**Task to carry out**.
Set the pictures aside and transcribe exactly the lines from the one containing "none -> lime brick M6 level 1" through the final line of the records.

(Scene difference descriptions)
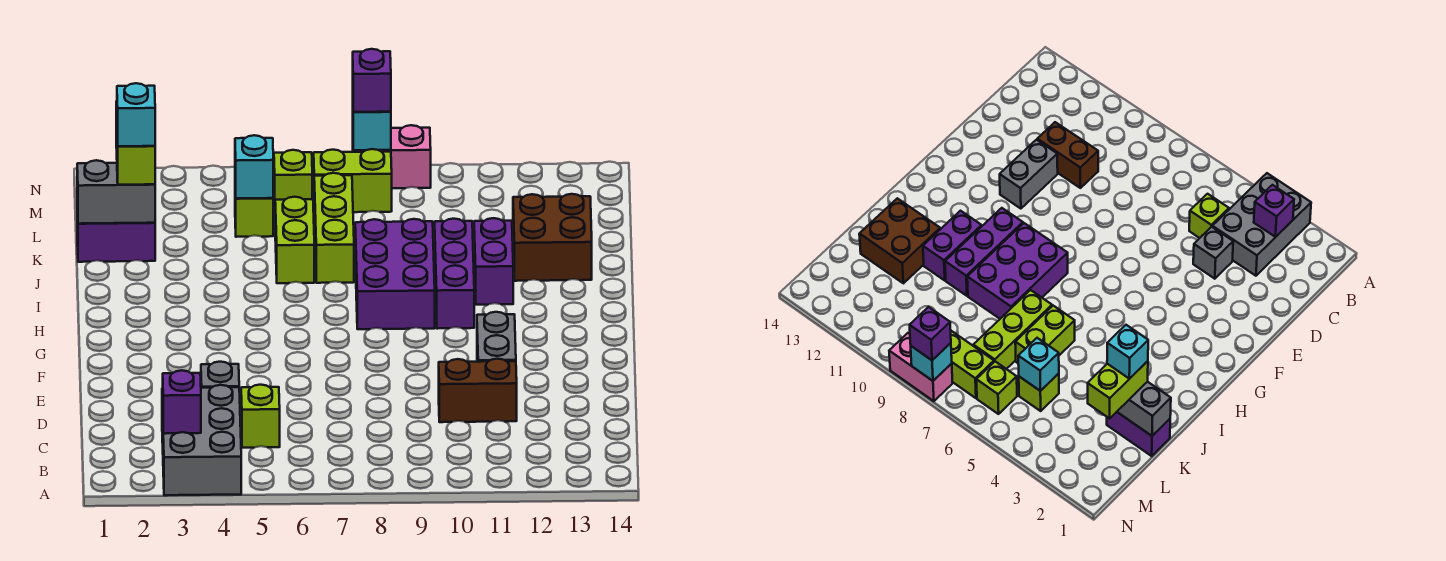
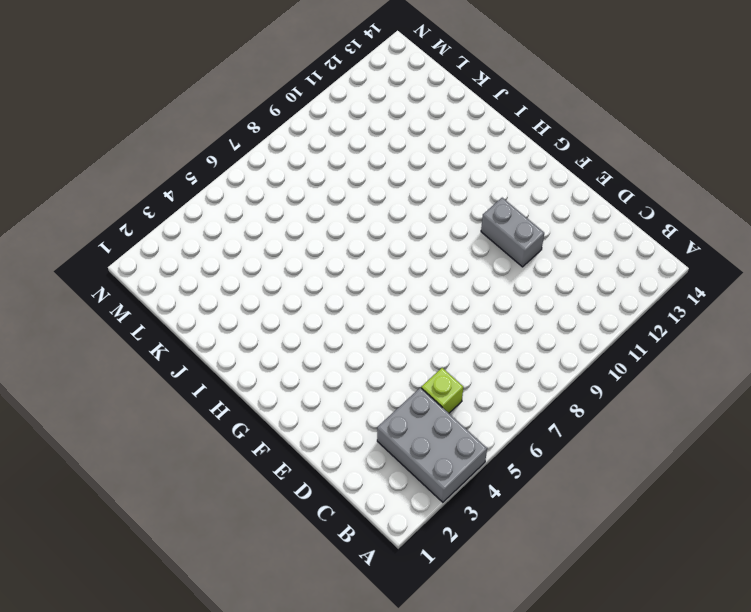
none -> grey brick D4 level 1
none -> brown brick D10:D11 level 1
none -> purple brick H8:J9 level 1

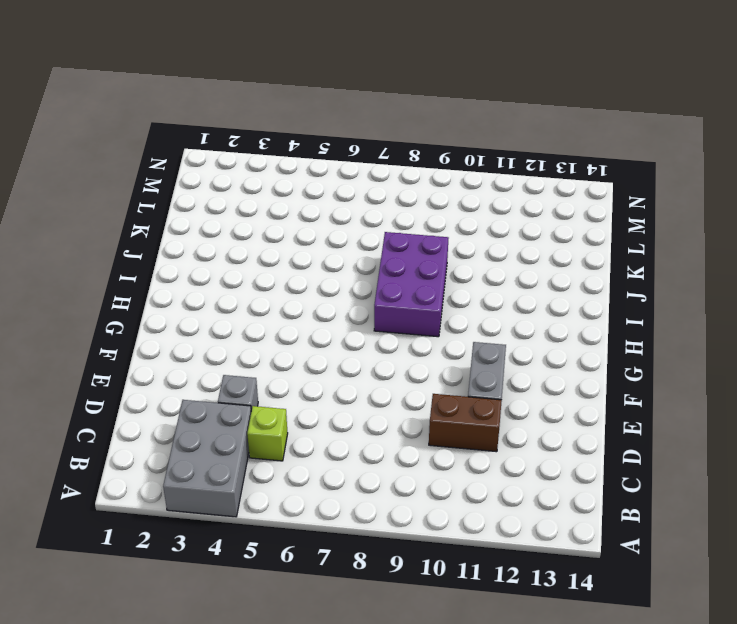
none -> purple brick H10:J10 level 1
none -> purple brick I11:J11 level 1
none -> lime brick J6:K6 level 1

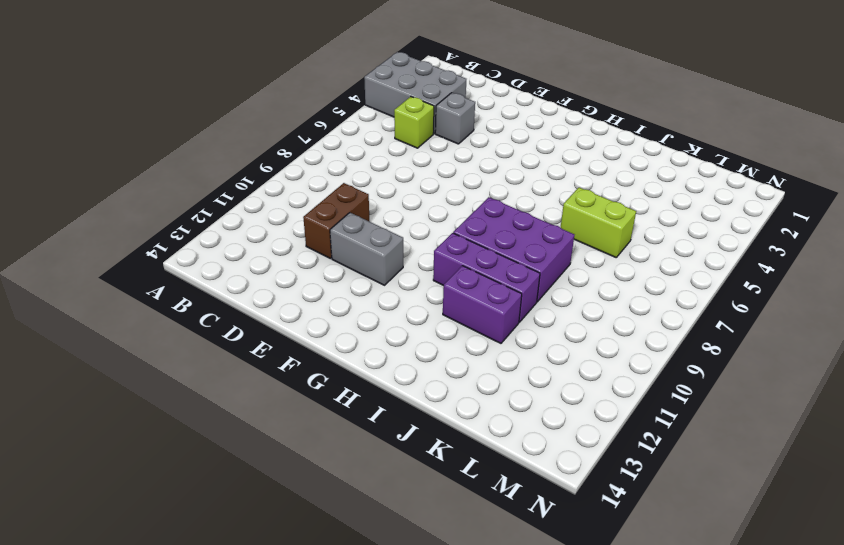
none -> lime brick J7:L7 level 1
none -> brown brick J12:K13 level 1
none -> purple brick K1:K2 level 1

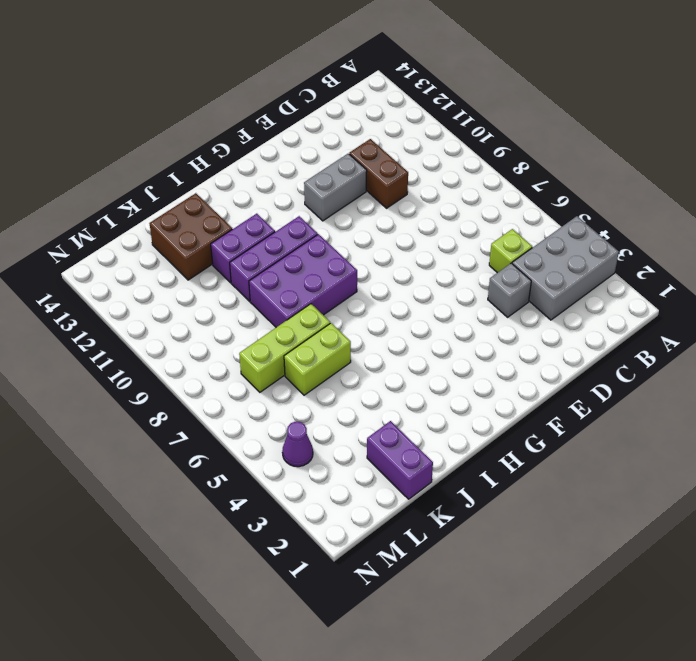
purple cone M4 level 1 -> none
none -> lime brick L5 level 1
none -> lime brick M6 level 1
none -> lime brick M7:M8 level 1

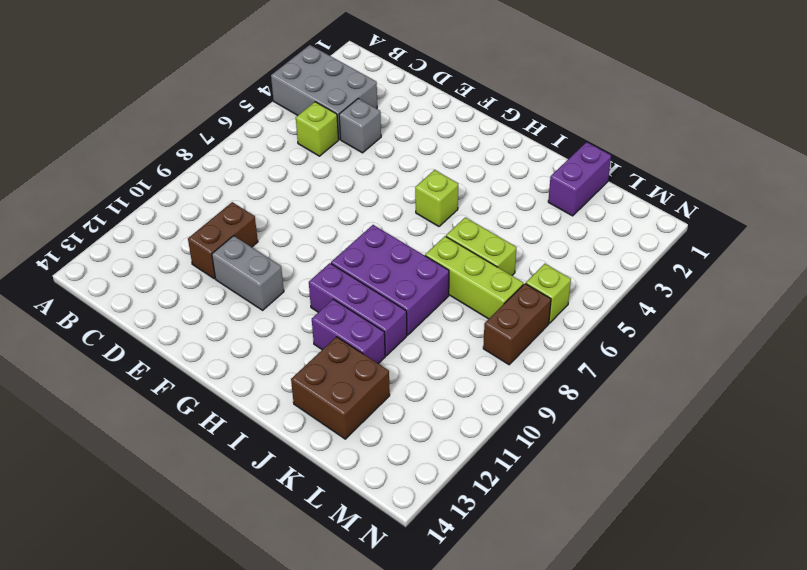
lime brick H5 level 1 -> lime brick L5 level 1
brown brick M7:M8 level 1 -> lime brick M7:M8 level 1
none -> pink brick N8:N9 level 1
none -> purple brick B3 level 2
none -> grey brick K1:K2 level 2

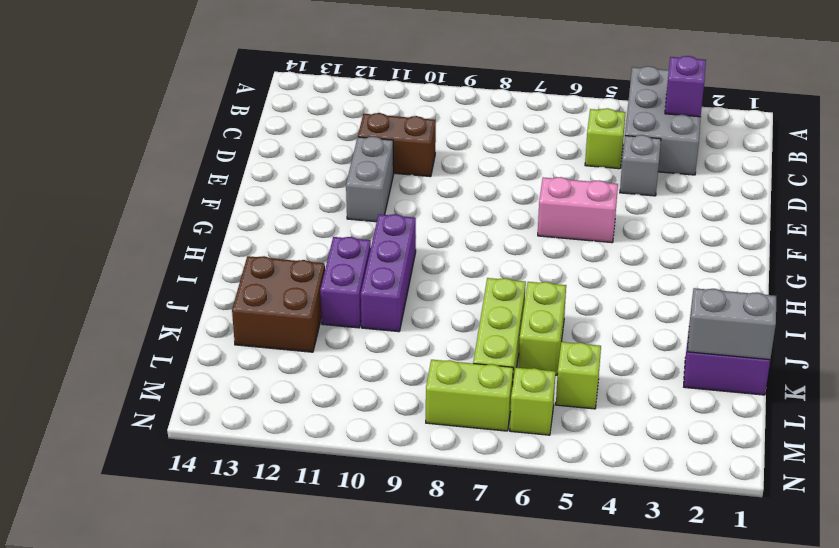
pink brick F5:F6 level 1 -> pink brick N8:N9 level 1
none -> purple brick H8:J9 level 1
none -> cyan brick L5 level 2
none -> cyan brick N8 level 2

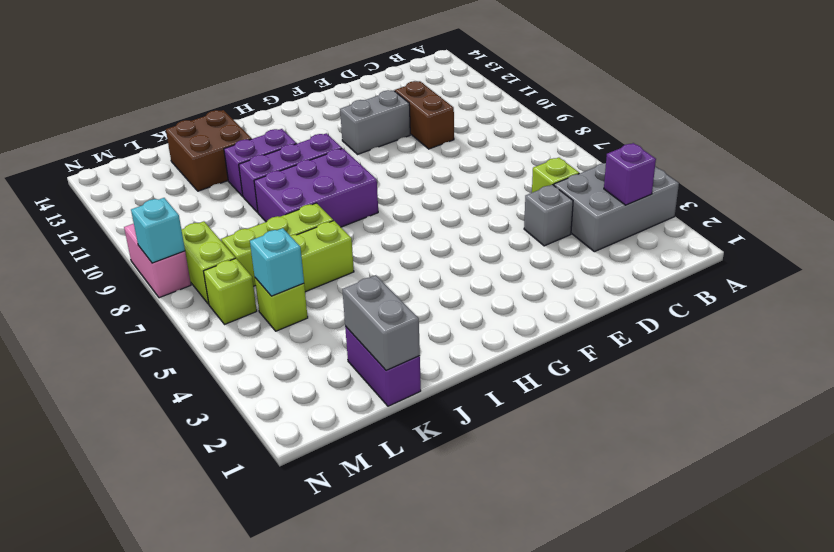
none -> lime brick K2:L2 level 3
none -> purple brick N8 level 3
none -> cyan brick K2 level 4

**Completed exercise**.
none -> lime brick M6 level 1
none -> lime brick M7:M8 level 1

lime brick H5 level 1 -> lime brick L5 level 1
brown brick M7:M8 level 1 -> lime brick M7:M8 level 1
none -> pink brick N8:N9 level 1
none -> purple brick B3 level 2
none -> grey brick K1:K2 level 2

pink brick F5:F6 level 1 -> pink brick N8:N9 level 1
none -> purple brick H8:J9 level 1
none -> cyan brick L5 level 2
none -> cyan brick N8 level 2

none -> lime brick K2:L2 level 3
none -> purple brick N8 level 3
none -> cyan brick K2 level 4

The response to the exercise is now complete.